(Beginning of EXERCISE DATA)

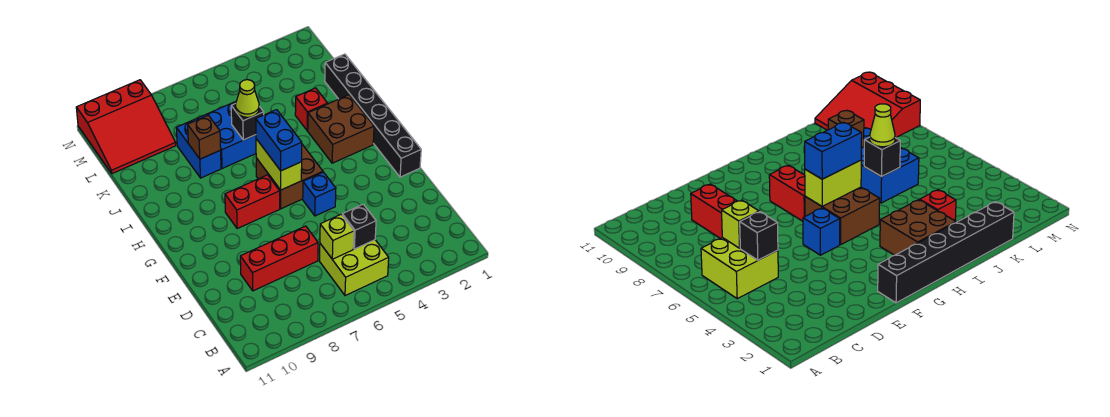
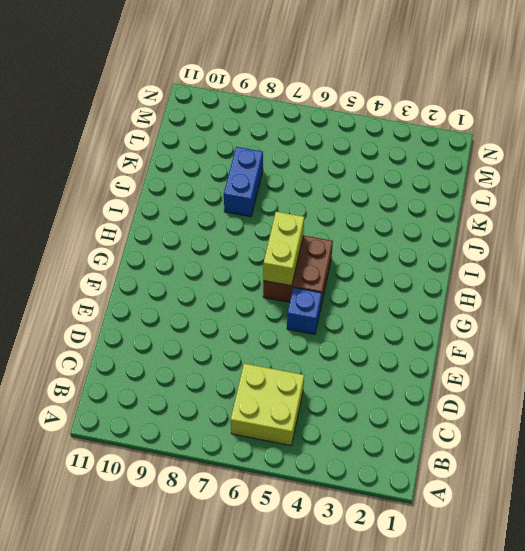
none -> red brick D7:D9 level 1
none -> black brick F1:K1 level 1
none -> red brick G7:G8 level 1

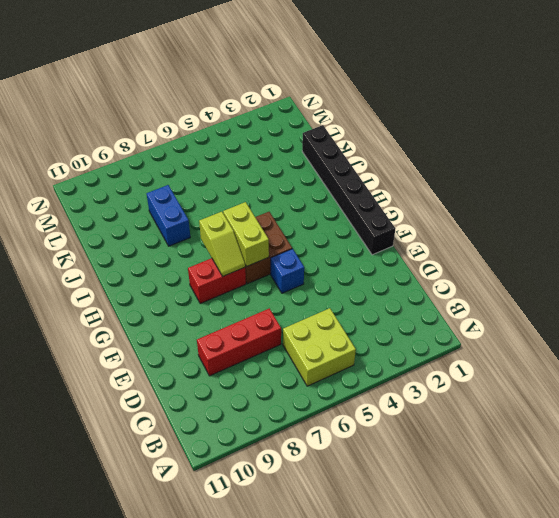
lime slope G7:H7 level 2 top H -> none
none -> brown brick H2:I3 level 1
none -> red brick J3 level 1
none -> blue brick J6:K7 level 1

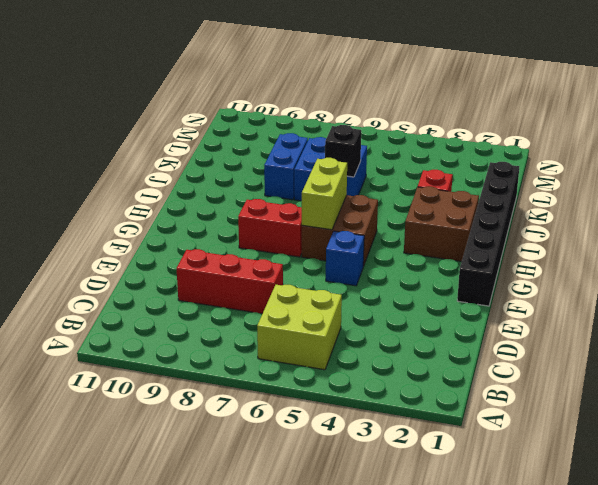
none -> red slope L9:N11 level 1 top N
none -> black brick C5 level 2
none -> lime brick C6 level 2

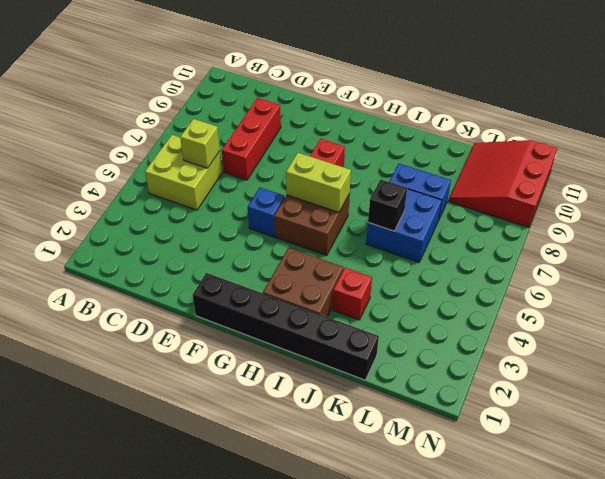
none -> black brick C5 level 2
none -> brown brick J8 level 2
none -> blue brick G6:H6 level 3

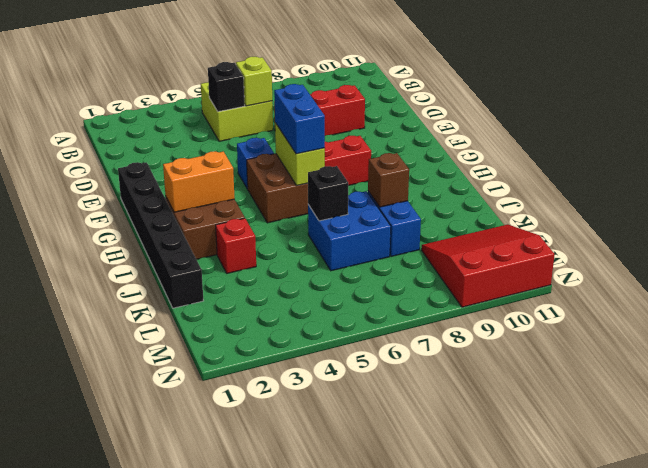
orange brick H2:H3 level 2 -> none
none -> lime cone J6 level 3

(End of EXERCISE DATA)

TASK TO COMPLETE:
A clean copy is needed of the lines above from the one with "none -> brown brick H2:I3 level 1" up to and including the one with "none -> blue brick G6:H6 level 3". Please set it down exactly, with no pictures.

FINAL ANSWER:
none -> brown brick H2:I3 level 1
none -> red brick J3 level 1
none -> blue brick J6:K7 level 1

none -> red slope L9:N11 level 1 top N
none -> black brick C5 level 2
none -> lime brick C6 level 2

none -> black brick C5 level 2
none -> brown brick J8 level 2
none -> blue brick G6:H6 level 3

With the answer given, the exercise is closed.